Dataset excerpts -
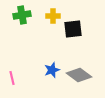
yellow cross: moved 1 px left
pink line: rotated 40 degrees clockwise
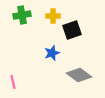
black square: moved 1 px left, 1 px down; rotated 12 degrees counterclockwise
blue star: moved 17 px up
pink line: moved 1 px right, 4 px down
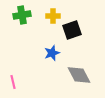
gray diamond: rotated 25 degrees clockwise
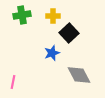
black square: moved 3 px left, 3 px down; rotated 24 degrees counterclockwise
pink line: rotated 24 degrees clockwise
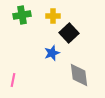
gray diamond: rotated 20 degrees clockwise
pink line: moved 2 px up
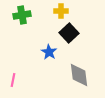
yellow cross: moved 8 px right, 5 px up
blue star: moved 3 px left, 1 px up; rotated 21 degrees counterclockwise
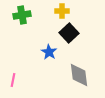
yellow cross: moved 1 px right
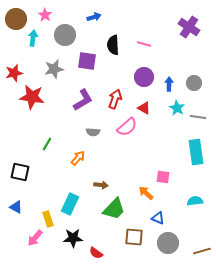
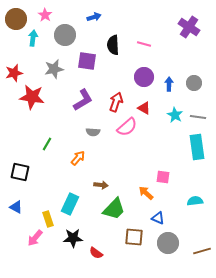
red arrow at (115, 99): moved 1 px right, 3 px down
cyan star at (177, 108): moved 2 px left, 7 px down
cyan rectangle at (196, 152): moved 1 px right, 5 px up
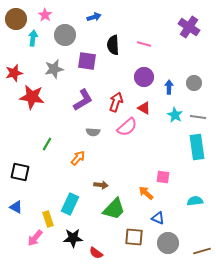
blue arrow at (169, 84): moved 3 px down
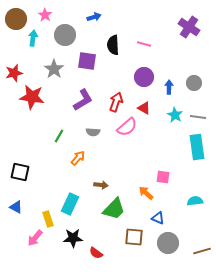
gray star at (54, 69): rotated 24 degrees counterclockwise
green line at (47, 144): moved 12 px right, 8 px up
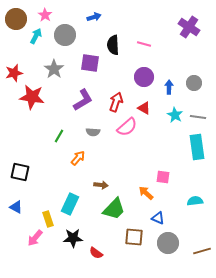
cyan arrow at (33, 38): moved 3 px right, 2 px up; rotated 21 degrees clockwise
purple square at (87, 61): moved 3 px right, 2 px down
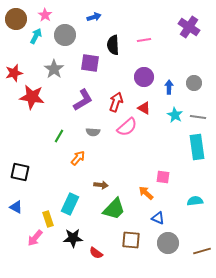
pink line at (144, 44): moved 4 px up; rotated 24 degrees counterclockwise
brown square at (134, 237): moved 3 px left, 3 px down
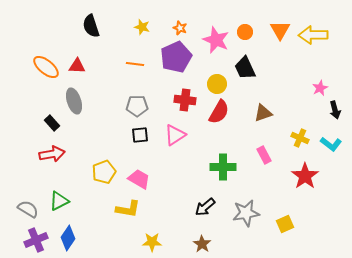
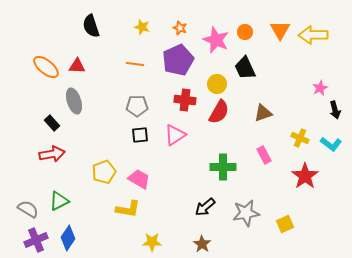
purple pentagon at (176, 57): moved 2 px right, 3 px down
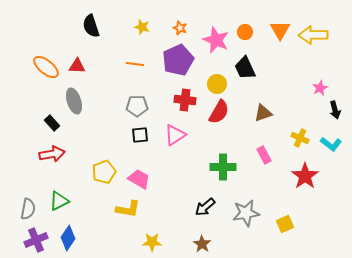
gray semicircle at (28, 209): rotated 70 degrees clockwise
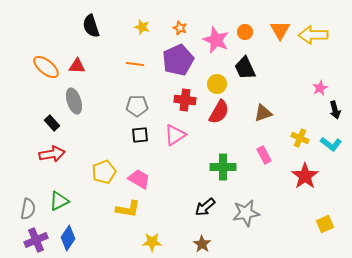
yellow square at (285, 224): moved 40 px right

--

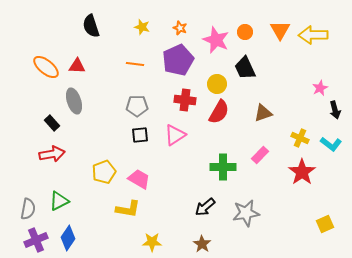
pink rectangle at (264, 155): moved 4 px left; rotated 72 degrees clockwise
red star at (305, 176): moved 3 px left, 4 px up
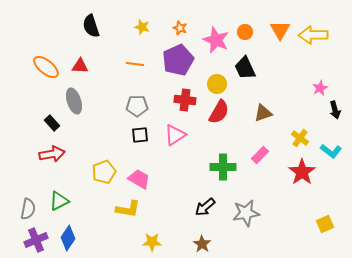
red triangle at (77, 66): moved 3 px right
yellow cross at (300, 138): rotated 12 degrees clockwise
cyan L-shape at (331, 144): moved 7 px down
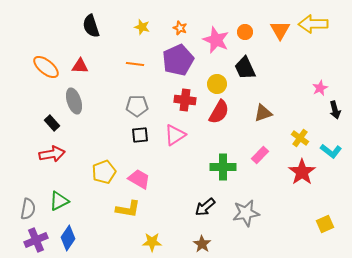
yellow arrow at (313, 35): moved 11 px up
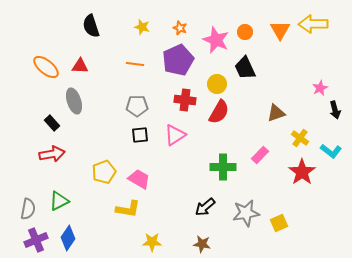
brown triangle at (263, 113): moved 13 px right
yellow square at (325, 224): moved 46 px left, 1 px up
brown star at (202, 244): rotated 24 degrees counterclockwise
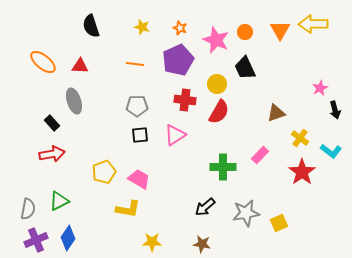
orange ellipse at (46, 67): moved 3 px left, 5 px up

...

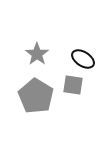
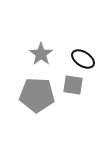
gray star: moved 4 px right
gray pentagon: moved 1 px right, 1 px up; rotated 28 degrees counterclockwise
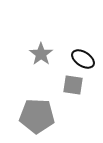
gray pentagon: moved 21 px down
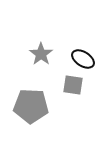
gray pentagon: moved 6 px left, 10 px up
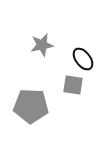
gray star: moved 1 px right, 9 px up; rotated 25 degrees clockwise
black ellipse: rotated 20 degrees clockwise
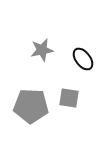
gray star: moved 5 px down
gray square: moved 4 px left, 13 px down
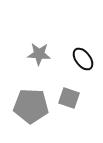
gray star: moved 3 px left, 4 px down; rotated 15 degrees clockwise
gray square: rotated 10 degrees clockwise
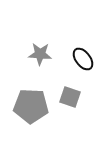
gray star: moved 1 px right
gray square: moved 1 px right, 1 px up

The exercise - Convert the rows starting at the line containing "black square: moved 1" and ending at the line containing "pink line: moved 2 px up" into a JSON list of strings, one string per line, with blank lines omitted. Leave the picture lines out of the list.

Problem solution -
[
  "black square: moved 1 px left, 1 px down; rotated 12 degrees counterclockwise",
  "blue star: moved 17 px up",
  "pink line: moved 1 px right, 4 px down",
  "gray diamond: rotated 25 degrees clockwise",
  "black square: moved 3 px left, 3 px down; rotated 24 degrees counterclockwise",
  "pink line: rotated 24 degrees clockwise",
  "gray diamond: rotated 20 degrees clockwise",
  "pink line: moved 2 px up"
]